▶ _Supplied records_
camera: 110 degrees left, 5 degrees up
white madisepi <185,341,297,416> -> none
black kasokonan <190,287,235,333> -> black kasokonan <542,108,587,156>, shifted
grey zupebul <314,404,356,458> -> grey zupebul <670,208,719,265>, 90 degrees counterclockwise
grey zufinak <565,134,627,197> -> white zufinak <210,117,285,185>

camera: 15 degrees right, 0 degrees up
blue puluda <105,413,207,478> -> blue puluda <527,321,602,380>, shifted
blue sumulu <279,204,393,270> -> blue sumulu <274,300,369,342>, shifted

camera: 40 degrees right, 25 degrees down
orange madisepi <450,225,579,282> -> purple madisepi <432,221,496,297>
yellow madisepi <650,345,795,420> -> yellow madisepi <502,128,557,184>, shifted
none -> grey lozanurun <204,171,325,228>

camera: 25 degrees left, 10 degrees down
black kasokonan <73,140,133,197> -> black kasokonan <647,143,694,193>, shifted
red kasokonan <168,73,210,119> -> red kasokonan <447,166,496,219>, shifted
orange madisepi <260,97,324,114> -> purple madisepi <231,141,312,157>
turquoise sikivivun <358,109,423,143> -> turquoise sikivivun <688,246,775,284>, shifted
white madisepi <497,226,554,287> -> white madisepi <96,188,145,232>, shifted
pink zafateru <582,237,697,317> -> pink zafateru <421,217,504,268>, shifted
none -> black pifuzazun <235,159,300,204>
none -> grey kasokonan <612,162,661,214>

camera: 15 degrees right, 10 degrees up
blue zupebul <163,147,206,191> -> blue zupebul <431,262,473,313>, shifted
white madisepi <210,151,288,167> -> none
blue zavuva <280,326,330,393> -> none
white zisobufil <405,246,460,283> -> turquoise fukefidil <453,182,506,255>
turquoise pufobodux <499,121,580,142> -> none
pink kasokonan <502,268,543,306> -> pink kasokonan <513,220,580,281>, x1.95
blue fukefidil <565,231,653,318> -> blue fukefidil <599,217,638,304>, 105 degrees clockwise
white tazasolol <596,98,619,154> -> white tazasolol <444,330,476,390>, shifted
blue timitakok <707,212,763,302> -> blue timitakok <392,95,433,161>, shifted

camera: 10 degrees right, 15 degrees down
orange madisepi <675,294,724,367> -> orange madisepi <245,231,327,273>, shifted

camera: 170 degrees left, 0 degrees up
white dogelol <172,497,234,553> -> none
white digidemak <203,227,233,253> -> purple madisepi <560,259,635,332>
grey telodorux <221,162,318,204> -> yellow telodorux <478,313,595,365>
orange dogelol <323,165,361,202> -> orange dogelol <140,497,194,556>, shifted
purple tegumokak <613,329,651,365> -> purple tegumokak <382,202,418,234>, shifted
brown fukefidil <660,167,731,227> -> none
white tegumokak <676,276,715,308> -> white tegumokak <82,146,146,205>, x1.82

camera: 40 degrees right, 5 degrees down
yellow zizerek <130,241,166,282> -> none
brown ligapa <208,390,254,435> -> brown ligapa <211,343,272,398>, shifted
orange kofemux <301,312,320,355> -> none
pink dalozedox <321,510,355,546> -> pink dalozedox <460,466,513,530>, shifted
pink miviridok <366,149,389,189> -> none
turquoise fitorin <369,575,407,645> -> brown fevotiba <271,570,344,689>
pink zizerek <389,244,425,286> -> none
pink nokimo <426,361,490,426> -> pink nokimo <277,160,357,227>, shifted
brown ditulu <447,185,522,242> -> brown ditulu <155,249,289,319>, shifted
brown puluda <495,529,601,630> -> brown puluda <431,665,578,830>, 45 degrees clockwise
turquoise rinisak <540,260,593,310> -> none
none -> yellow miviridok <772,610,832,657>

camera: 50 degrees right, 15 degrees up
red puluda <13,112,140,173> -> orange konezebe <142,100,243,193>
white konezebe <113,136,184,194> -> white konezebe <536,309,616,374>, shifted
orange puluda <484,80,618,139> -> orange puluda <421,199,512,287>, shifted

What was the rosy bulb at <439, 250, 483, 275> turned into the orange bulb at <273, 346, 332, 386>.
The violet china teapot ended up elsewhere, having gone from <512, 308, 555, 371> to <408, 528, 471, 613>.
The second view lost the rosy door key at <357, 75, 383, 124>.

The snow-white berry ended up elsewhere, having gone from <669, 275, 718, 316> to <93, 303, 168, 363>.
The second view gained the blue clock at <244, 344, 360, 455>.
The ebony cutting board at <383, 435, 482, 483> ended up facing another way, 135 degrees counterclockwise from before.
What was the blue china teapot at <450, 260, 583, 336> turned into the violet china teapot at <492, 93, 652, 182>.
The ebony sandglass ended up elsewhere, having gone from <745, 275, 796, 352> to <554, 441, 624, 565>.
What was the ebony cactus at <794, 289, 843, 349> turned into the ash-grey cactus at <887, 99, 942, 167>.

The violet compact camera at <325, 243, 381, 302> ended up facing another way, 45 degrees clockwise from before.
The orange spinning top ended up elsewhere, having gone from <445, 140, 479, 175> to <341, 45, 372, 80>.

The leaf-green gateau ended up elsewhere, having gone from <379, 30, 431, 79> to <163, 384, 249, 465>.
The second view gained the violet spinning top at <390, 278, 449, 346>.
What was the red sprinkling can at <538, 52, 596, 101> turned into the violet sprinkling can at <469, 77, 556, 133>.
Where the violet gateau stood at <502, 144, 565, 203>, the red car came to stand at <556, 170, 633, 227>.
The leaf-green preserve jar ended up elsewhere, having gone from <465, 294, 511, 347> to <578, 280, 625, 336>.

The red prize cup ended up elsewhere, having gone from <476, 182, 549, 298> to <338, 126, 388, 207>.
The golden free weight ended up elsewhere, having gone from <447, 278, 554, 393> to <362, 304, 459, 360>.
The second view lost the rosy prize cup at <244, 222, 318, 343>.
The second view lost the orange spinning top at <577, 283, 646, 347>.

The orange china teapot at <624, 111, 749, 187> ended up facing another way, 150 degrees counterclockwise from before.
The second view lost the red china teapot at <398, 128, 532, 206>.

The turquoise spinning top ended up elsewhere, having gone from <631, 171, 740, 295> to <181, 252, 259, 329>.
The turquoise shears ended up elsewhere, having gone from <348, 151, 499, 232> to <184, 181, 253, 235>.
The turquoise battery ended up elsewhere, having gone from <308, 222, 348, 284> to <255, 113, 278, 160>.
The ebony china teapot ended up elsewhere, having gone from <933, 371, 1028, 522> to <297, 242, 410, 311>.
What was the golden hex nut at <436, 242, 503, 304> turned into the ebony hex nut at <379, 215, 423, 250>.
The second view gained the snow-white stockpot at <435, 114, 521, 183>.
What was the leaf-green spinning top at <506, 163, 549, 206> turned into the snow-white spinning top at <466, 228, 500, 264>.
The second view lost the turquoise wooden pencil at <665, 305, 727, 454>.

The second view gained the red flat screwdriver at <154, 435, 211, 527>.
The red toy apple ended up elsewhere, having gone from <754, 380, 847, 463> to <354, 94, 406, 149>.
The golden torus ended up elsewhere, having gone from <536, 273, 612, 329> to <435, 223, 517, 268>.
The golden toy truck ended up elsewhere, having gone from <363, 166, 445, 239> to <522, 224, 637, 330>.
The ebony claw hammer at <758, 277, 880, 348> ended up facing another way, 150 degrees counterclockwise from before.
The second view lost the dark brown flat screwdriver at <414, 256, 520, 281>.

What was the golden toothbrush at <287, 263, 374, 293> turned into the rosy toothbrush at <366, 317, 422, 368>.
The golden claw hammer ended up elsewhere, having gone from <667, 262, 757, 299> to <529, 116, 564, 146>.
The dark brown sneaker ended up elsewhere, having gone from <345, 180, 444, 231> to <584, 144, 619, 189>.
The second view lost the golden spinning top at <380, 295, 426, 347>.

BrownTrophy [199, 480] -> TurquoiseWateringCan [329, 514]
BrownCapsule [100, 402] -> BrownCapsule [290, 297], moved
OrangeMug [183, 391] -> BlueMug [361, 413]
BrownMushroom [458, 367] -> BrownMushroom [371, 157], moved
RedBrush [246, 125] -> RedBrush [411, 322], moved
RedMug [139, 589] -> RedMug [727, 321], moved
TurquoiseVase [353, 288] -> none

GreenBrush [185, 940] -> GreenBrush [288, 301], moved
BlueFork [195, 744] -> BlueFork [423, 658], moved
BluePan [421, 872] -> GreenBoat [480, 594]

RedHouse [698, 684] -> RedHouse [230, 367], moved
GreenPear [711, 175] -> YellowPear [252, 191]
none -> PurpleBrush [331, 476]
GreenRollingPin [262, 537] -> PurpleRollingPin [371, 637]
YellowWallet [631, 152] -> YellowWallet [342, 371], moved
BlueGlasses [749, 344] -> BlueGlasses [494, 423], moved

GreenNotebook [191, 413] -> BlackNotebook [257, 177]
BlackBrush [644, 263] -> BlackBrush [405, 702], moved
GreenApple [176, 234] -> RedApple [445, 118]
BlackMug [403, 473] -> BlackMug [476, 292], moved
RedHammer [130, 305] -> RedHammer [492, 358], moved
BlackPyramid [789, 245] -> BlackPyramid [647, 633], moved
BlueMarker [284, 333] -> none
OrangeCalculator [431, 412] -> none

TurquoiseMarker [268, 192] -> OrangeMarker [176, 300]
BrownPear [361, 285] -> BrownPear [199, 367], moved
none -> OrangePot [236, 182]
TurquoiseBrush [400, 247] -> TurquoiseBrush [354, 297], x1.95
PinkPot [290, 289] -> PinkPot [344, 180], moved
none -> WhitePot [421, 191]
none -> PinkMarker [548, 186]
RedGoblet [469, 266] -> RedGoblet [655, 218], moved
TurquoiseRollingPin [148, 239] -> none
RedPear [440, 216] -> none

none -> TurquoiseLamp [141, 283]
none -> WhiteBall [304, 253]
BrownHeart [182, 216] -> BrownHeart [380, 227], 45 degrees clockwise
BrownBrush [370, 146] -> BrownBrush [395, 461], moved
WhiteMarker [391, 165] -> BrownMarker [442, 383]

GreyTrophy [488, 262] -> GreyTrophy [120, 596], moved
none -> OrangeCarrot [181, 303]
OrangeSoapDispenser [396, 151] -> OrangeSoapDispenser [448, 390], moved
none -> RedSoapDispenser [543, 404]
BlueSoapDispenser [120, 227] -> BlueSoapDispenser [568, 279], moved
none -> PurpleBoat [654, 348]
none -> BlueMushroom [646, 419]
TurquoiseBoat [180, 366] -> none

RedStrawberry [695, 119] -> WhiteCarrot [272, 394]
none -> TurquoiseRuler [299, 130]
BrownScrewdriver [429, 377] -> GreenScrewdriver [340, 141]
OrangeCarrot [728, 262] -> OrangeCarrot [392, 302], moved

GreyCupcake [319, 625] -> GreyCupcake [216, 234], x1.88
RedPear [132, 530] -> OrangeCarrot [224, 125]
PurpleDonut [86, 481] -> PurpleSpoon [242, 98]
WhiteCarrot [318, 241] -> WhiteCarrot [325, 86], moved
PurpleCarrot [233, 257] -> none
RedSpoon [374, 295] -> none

▶ _Work to be completed_
In the data above, retype exactly and only the lines between the one holding "grey zufinak <565,134,627,197>" and the one holding "blue puluda <105,413,207,478>", inclusive.

▶ _Result of the exercise_
grey zufinak <565,134,627,197> -> white zufinak <210,117,285,185>

camera: 15 degrees right, 0 degrees up
blue puluda <105,413,207,478> -> blue puluda <527,321,602,380>, shifted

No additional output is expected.